Please transcribe the entries exactly and omit the images they contain.

[PROVIDED DATA]
>>>

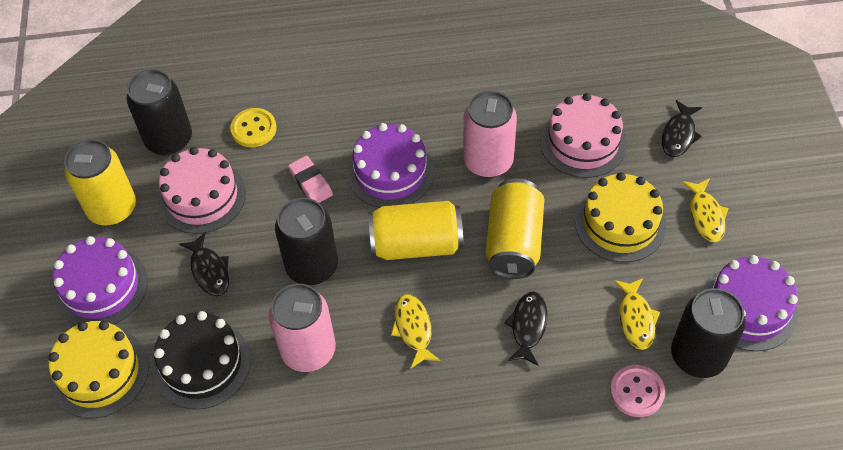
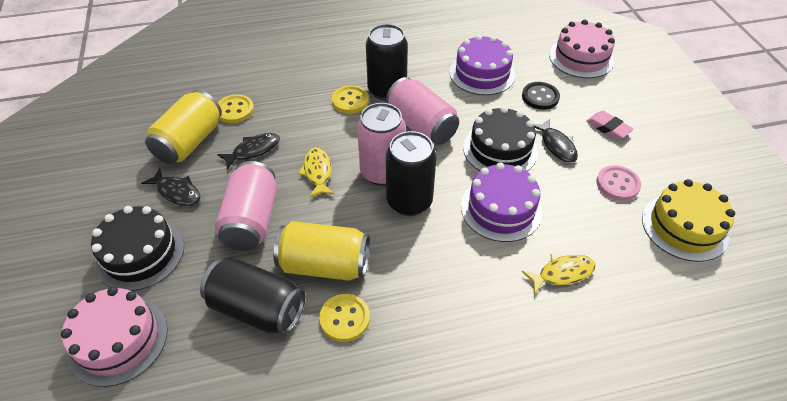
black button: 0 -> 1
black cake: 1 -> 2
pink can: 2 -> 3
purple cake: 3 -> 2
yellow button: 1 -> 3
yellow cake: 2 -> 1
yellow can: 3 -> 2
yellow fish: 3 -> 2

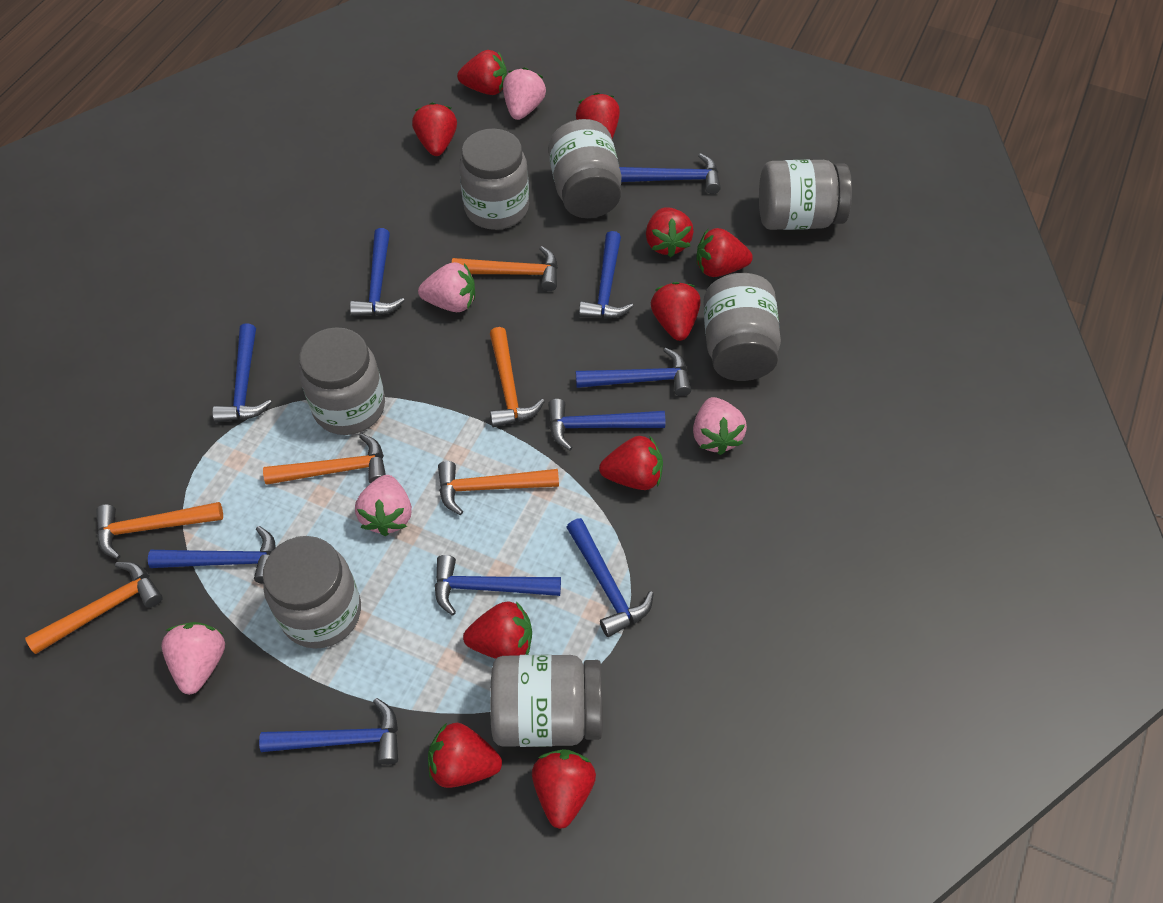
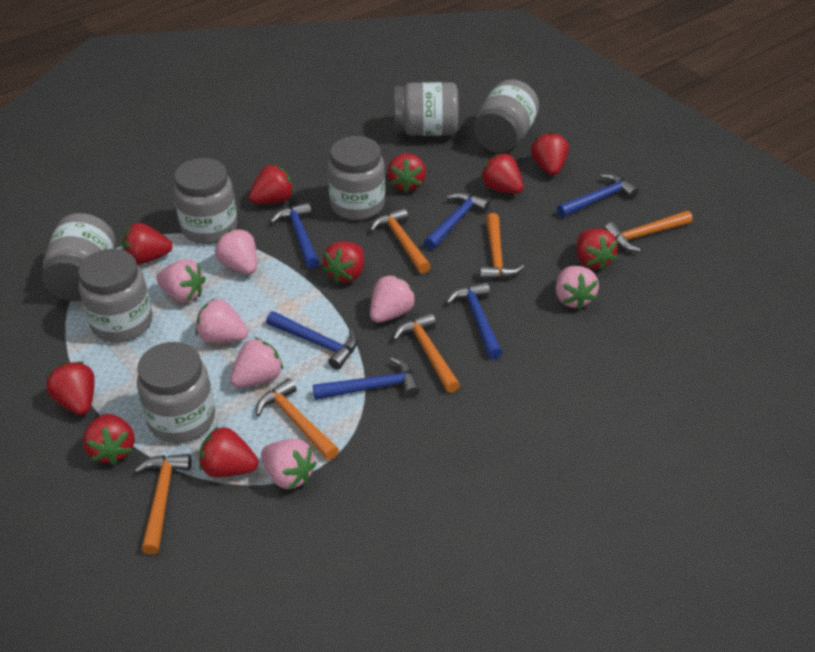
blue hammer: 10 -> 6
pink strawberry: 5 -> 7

<<<

[ANSWER FOR THE TASK]
black button: 0 -> 1
black cake: 1 -> 2
pink can: 2 -> 3
purple cake: 3 -> 2
yellow button: 1 -> 3
yellow cake: 2 -> 1
yellow can: 3 -> 2
yellow fish: 3 -> 2

blue hammer: 10 -> 6
pink strawberry: 5 -> 7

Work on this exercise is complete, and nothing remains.